» **Collected data entries**:
• • •

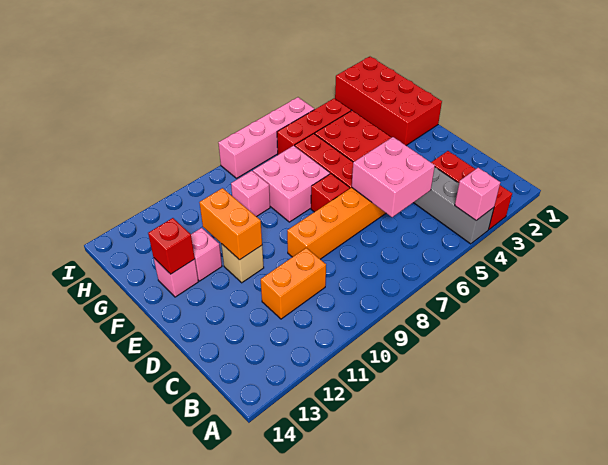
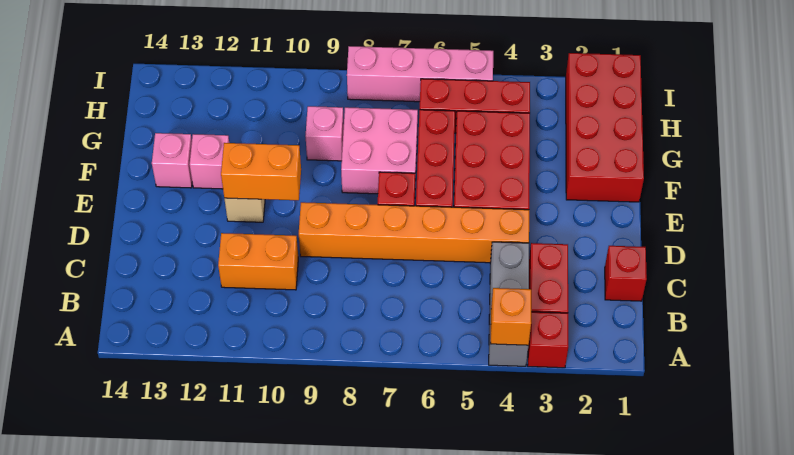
pink brick A4 level 2 -> orange brick A4 level 2
pink brick C5:D6 level 2 -> none
orange brick E11:F11 level 2 -> orange brick E10:E11 level 2
red brick F13 level 2 -> red brick C1 level 1

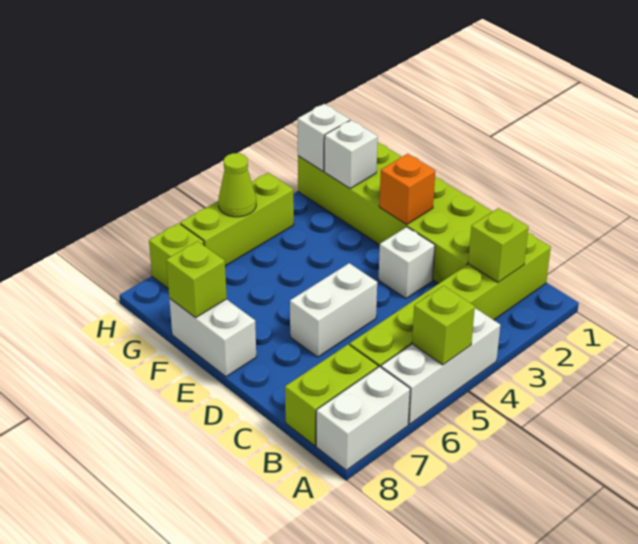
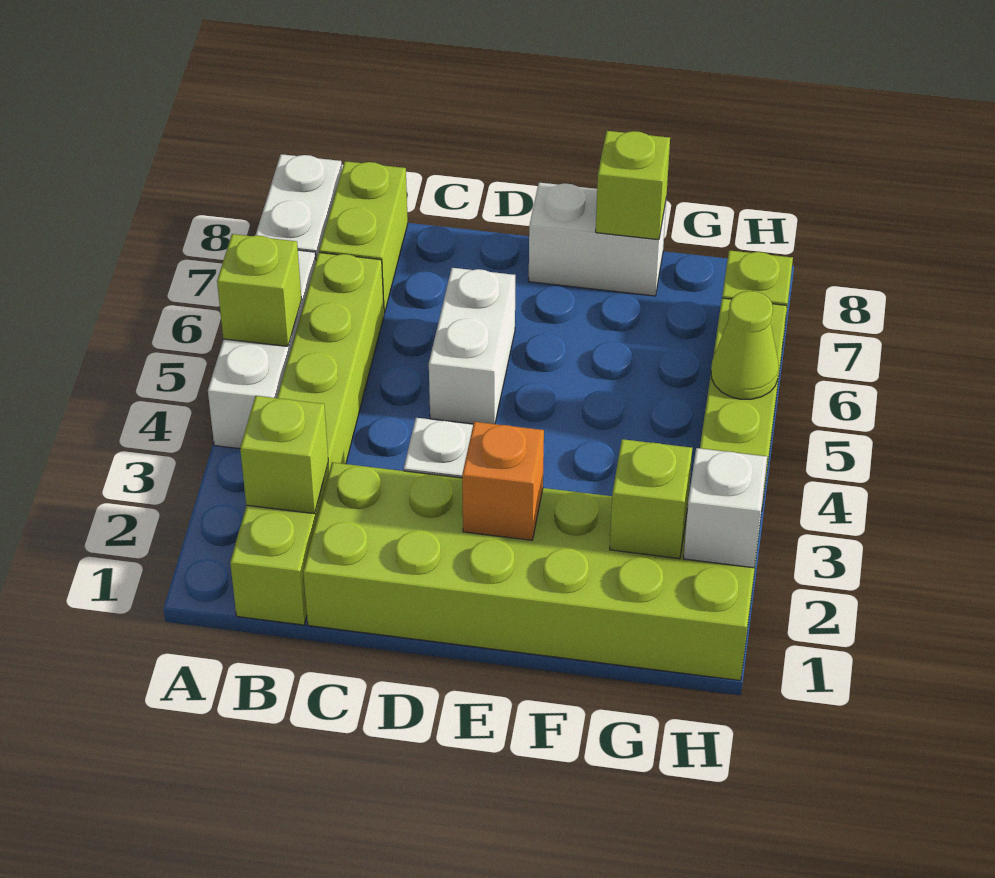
white brick G2 level 2 -> lime brick G2 level 2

• • •

» **EXERCISE INSTRUCTIONS**:
Would you copy out the data exactly, leaving every picture out?

» **SOLUTION TO THIS TASK**:
pink brick A4 level 2 -> orange brick A4 level 2
pink brick C5:D6 level 2 -> none
orange brick E11:F11 level 2 -> orange brick E10:E11 level 2
red brick F13 level 2 -> red brick C1 level 1

white brick G2 level 2 -> lime brick G2 level 2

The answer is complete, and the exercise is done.